*What you have to do*. Transcribe the listing exactly; drop the images.
Data excerpt: Begin
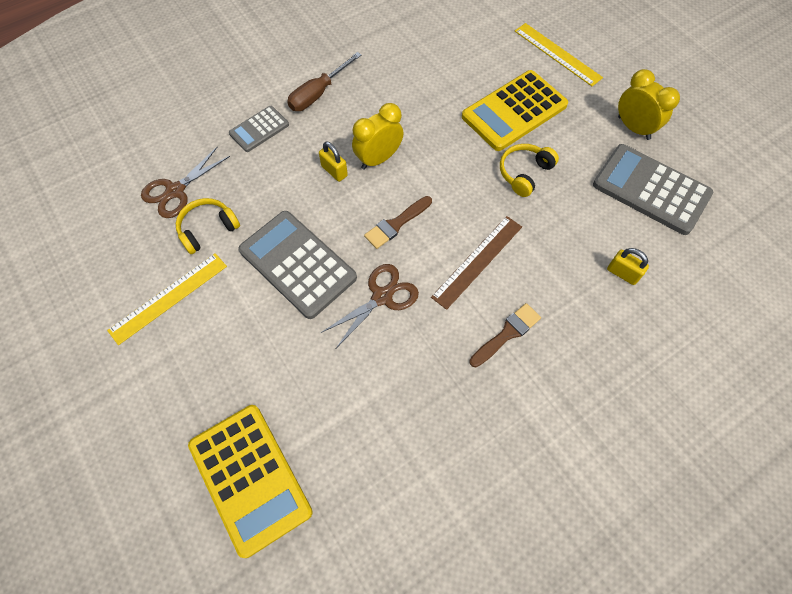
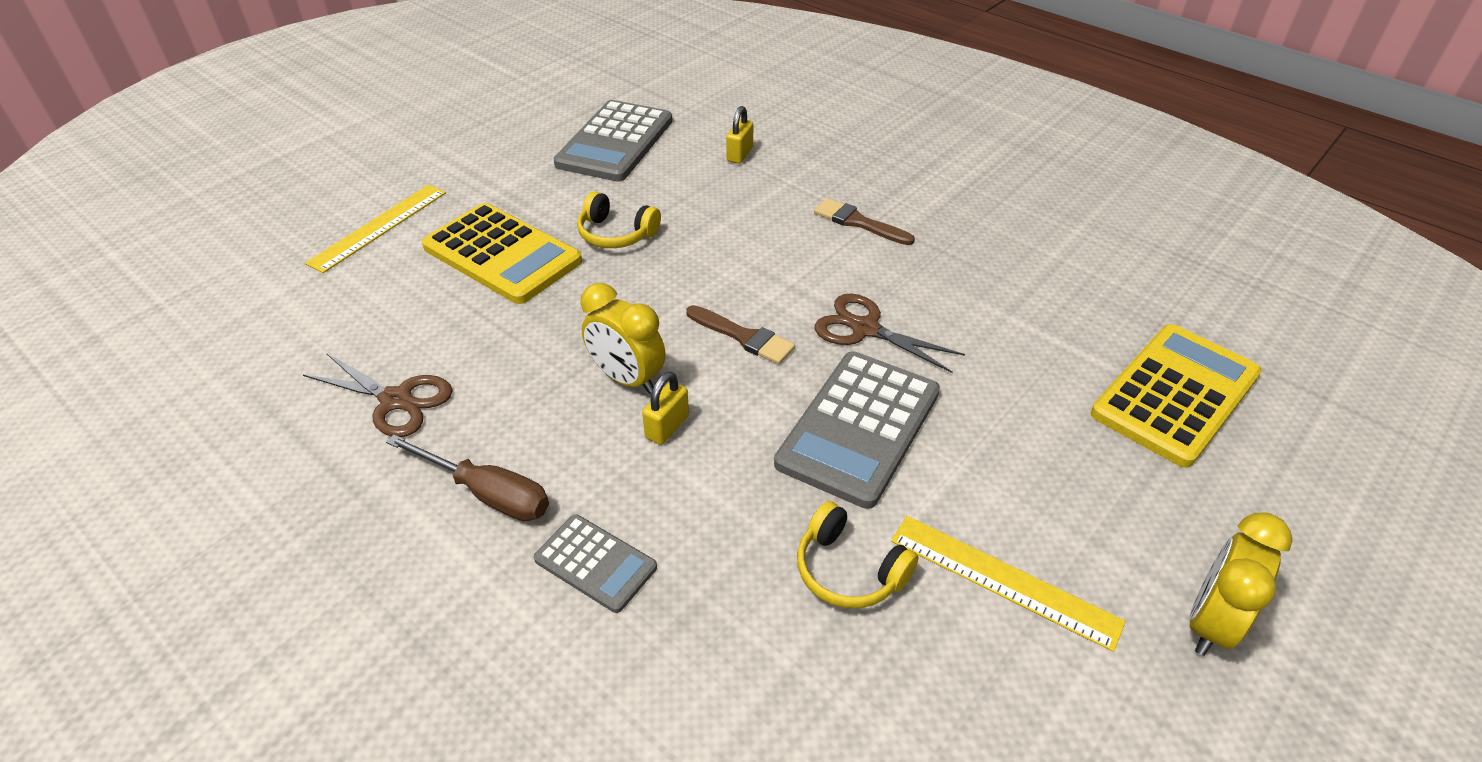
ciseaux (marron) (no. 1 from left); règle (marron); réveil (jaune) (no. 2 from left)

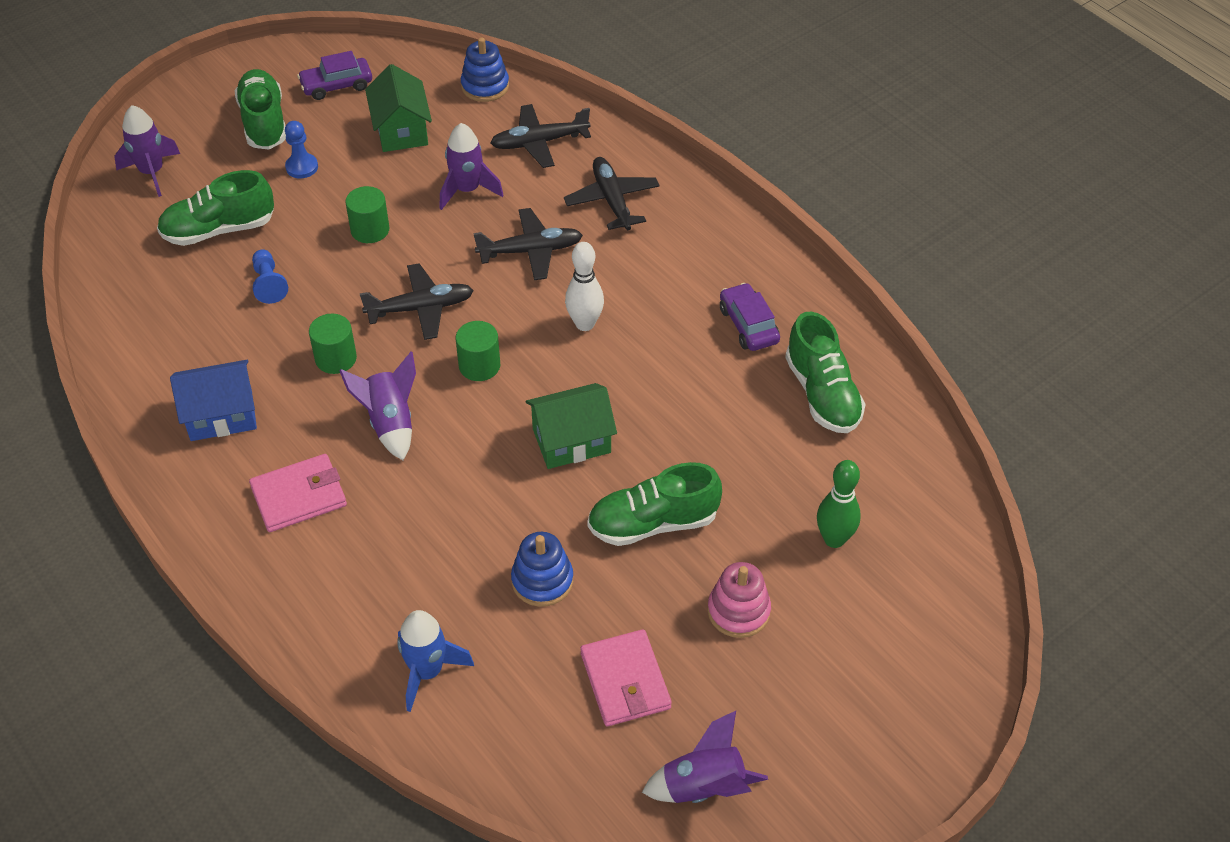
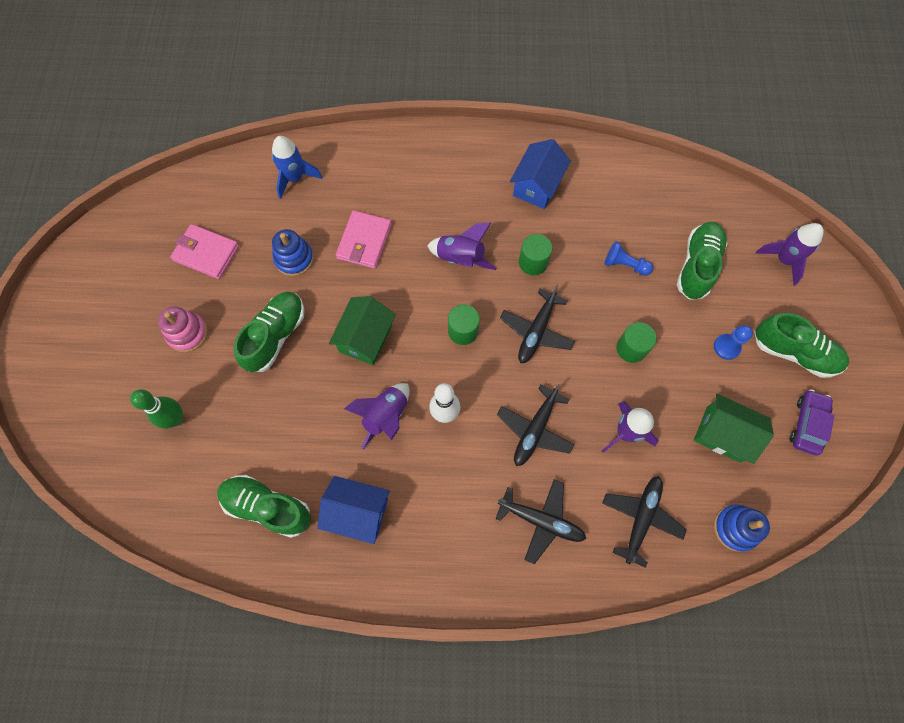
portefeuille (rose) (no. 2 from left); fusée (violet) (no. 1 from left); maison (bleu) (no. 1 from left)

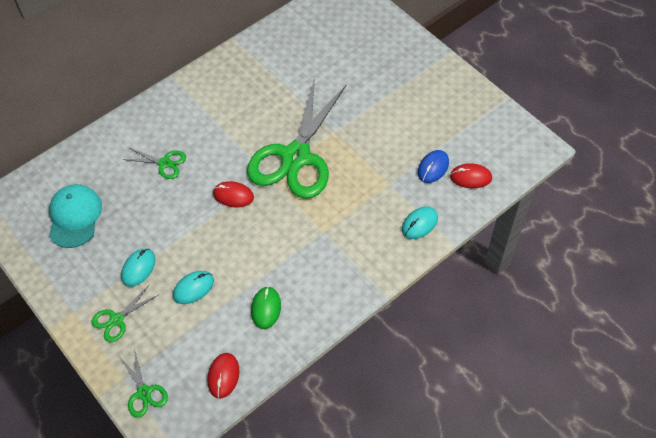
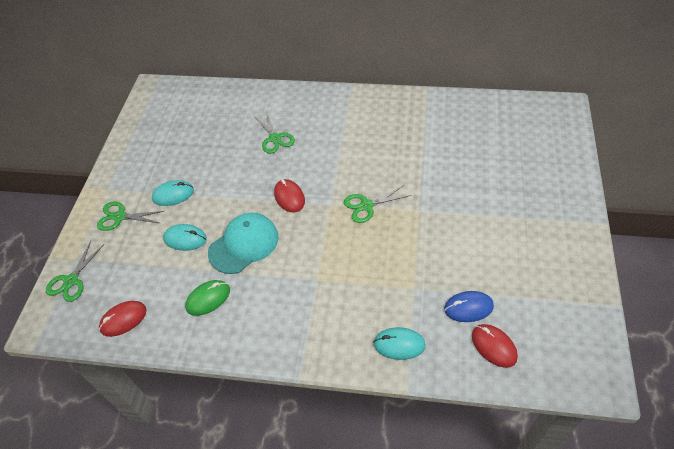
casquette (turquoise); ciseaux (vert) (no. 4 from left)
Data excerpt: End
*Task response*.
ciseaux (marron) (no. 1 from left); règle (marron); réveil (jaune) (no. 2 from left)

portefeuille (rose) (no. 2 from left); fusée (violet) (no. 1 from left); maison (bleu) (no. 1 from left)

casquette (turquoise); ciseaux (vert) (no. 4 from left)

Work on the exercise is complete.